THE TASK — Below are some entries. Copy each line that holds the string "none".

SOURCE DATA —
↓

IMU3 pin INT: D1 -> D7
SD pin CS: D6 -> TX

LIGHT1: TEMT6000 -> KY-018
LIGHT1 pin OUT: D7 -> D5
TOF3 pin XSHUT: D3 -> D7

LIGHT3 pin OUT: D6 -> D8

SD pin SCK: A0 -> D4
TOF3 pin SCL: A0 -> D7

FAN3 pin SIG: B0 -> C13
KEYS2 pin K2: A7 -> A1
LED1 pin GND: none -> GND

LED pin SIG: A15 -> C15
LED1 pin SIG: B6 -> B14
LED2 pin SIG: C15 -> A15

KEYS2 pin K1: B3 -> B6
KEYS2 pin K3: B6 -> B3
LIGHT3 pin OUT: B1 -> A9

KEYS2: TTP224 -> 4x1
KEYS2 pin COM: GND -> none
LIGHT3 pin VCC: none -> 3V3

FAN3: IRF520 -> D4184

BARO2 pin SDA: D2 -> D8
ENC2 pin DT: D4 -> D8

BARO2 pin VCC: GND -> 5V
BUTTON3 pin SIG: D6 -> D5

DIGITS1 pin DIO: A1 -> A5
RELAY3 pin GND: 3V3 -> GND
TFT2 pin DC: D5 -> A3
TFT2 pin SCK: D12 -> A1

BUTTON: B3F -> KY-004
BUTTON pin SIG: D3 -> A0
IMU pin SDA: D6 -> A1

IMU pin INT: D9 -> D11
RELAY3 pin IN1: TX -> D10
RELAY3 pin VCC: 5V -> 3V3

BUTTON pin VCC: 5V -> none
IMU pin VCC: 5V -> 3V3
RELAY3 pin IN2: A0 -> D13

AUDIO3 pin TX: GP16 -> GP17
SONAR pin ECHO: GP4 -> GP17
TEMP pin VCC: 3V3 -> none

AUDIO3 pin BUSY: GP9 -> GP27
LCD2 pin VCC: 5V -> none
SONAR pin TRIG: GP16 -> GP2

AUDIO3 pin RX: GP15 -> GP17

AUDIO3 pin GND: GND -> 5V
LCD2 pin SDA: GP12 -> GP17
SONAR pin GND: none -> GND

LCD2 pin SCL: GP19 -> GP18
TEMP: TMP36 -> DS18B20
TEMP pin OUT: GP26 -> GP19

↑

ANSWER AREA —
LED1 pin GND: none -> GND
KEYS2 pin COM: GND -> none
LIGHT3 pin VCC: none -> 3V3
BUTTON pin VCC: 5V -> none
TEMP pin VCC: 3V3 -> none
LCD2 pin VCC: 5V -> none
SONAR pin GND: none -> GND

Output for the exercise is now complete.